- **Data supplied**:
※ ※ ※
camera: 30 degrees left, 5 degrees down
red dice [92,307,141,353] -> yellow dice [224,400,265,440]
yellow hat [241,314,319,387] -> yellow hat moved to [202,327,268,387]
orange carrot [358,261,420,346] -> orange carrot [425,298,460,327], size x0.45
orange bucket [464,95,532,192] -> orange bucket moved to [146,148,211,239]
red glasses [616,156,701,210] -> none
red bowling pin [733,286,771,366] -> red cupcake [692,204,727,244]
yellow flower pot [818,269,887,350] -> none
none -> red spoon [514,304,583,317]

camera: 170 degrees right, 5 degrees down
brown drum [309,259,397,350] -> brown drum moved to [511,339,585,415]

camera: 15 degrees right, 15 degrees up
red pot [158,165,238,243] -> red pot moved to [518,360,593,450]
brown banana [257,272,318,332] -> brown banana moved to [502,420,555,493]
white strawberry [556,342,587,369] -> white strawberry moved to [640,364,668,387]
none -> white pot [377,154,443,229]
※ ※ ※
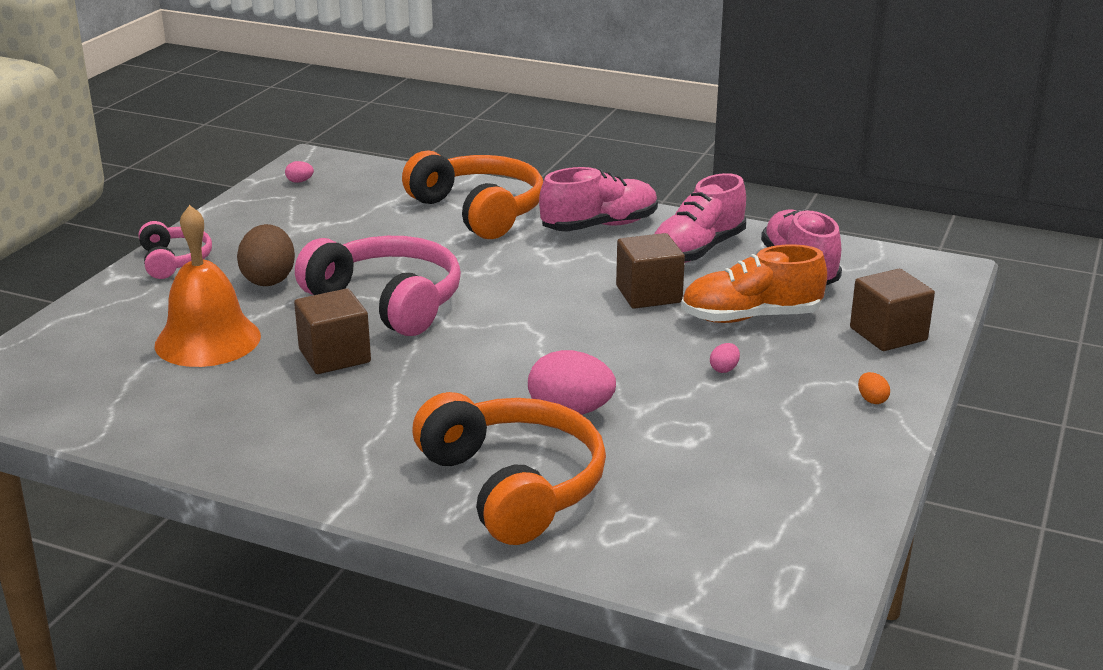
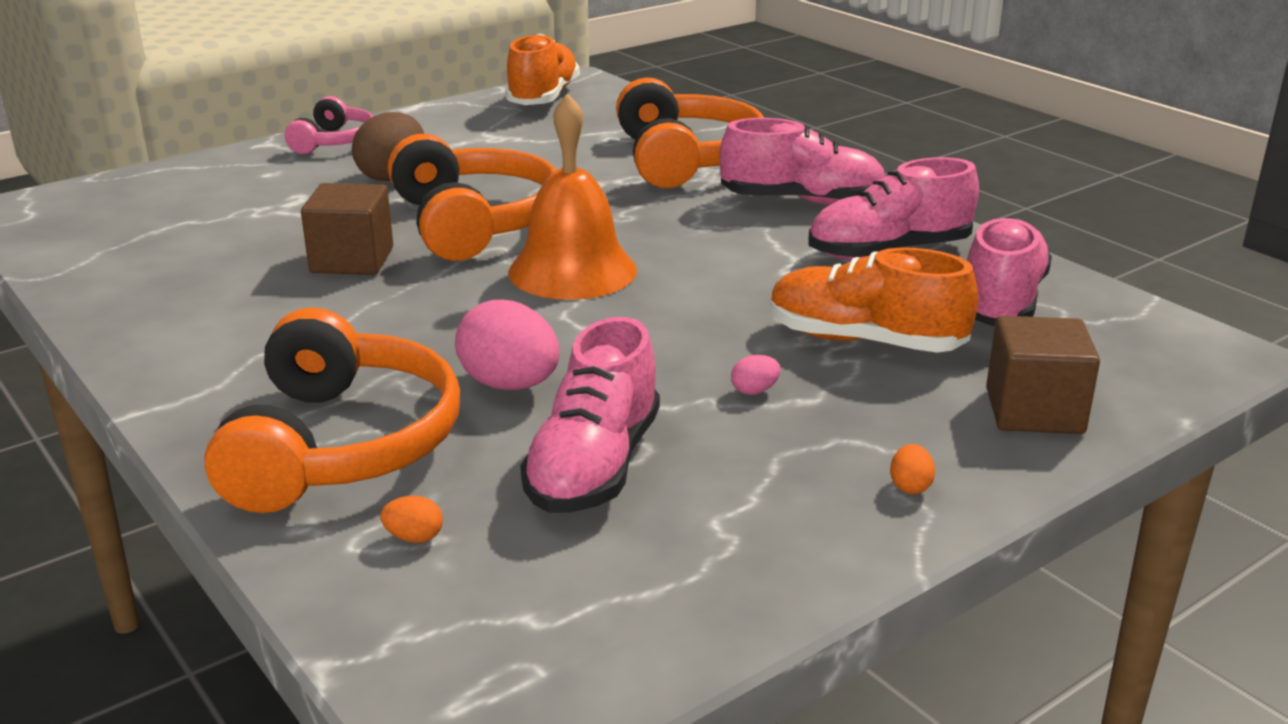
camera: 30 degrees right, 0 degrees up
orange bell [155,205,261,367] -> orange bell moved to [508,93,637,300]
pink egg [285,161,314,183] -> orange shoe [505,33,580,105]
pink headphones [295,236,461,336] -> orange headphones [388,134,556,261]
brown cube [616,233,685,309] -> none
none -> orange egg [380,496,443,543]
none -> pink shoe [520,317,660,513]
※ ※ ※
- **Task to carry out**:
From the line holding "red bowling pin" to the line holding "none -> white pot [377,154,443,229]", inclusive, restate each line above exactly as written.

- **Result**:
red bowling pin [733,286,771,366] -> red cupcake [692,204,727,244]
yellow flower pot [818,269,887,350] -> none
none -> red spoon [514,304,583,317]

camera: 170 degrees right, 5 degrees down
brown drum [309,259,397,350] -> brown drum moved to [511,339,585,415]

camera: 15 degrees right, 15 degrees up
red pot [158,165,238,243] -> red pot moved to [518,360,593,450]
brown banana [257,272,318,332] -> brown banana moved to [502,420,555,493]
white strawberry [556,342,587,369] -> white strawberry moved to [640,364,668,387]
none -> white pot [377,154,443,229]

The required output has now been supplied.